===== Records supplied =====
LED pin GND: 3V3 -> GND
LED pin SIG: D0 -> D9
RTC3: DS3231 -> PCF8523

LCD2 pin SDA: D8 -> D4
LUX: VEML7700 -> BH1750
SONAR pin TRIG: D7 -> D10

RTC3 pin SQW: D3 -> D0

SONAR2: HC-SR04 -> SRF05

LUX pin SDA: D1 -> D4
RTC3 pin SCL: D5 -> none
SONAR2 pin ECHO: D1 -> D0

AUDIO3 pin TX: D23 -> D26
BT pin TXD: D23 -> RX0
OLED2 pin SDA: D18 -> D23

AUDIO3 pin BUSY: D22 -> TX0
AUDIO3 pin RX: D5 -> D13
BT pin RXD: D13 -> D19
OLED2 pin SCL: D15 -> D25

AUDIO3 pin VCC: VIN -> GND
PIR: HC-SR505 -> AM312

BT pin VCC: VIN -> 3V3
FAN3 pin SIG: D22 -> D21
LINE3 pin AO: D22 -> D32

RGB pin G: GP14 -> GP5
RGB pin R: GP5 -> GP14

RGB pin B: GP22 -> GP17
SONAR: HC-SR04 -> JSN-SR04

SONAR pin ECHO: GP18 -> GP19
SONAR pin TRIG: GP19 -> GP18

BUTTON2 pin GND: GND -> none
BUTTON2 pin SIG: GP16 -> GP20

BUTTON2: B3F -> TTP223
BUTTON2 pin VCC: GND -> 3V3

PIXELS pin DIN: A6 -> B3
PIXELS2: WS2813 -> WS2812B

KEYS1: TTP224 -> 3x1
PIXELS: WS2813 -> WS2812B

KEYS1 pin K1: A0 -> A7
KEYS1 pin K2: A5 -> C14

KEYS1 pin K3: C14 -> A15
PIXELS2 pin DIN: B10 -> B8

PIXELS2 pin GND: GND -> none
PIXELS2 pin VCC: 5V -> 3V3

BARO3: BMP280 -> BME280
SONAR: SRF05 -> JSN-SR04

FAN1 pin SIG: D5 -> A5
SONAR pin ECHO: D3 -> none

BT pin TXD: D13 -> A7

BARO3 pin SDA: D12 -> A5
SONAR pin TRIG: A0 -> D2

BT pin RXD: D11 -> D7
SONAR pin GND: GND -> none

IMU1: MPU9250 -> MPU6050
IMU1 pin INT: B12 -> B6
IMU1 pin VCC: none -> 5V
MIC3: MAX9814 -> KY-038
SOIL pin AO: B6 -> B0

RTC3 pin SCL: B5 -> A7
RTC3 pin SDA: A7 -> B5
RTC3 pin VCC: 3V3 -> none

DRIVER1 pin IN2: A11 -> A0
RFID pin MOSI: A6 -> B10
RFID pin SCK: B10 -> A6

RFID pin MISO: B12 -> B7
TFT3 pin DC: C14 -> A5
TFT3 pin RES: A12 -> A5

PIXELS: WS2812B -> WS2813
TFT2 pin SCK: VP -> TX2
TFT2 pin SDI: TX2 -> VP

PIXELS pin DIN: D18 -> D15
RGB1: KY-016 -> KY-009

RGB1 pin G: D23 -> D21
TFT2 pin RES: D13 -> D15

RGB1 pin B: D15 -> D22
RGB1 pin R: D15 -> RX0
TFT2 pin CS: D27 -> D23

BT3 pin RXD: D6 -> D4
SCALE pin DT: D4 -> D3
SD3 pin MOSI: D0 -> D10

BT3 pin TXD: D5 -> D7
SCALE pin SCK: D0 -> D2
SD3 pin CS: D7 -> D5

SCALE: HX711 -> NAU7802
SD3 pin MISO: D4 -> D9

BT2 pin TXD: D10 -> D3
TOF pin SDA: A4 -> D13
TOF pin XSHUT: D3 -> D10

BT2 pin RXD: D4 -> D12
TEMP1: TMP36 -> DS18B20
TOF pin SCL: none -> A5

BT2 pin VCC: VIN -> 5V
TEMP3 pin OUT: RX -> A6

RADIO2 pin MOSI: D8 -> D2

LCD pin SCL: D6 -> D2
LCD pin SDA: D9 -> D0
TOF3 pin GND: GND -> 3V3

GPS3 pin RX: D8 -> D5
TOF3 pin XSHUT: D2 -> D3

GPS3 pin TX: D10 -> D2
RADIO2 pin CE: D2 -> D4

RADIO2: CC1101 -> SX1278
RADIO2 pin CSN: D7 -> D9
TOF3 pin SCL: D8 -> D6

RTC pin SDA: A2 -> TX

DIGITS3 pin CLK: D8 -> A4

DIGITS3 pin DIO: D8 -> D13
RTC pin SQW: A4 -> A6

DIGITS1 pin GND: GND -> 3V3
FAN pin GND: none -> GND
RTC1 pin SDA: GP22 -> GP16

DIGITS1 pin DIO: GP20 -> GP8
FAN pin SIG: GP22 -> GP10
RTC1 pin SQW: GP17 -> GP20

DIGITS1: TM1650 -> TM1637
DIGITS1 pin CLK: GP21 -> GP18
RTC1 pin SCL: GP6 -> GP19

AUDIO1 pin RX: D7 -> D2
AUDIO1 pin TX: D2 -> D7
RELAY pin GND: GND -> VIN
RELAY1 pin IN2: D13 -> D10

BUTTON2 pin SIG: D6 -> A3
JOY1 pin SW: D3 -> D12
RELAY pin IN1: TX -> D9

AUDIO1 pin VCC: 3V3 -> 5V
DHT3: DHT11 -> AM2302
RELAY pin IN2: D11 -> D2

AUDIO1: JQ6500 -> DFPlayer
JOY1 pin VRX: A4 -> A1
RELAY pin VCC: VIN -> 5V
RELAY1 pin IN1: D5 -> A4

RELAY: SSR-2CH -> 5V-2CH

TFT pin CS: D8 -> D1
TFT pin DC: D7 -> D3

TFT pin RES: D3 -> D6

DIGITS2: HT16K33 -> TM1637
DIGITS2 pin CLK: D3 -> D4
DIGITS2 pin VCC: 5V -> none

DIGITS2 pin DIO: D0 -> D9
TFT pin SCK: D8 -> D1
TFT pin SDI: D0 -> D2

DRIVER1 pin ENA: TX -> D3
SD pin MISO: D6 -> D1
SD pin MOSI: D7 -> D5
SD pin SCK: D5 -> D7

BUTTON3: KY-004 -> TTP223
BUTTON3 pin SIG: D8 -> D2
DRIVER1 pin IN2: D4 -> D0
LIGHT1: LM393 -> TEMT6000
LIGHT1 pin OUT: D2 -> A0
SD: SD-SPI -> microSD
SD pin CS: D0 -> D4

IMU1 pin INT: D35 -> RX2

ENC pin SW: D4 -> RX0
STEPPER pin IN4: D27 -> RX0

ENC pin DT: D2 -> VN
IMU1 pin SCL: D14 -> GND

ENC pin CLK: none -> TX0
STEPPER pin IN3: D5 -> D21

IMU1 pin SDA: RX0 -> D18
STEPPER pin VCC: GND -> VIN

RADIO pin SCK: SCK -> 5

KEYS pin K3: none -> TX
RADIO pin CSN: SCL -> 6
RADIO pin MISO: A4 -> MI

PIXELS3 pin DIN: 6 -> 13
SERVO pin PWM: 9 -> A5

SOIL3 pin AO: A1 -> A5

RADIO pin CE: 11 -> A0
=====
### Assigned task
Your response should be made up of the lines in the data that contain the word "MOSI".

### Expected answer
RFID pin MOSI: A6 -> B10
SD3 pin MOSI: D0 -> D10
RADIO2 pin MOSI: D8 -> D2
SD pin MOSI: D7 -> D5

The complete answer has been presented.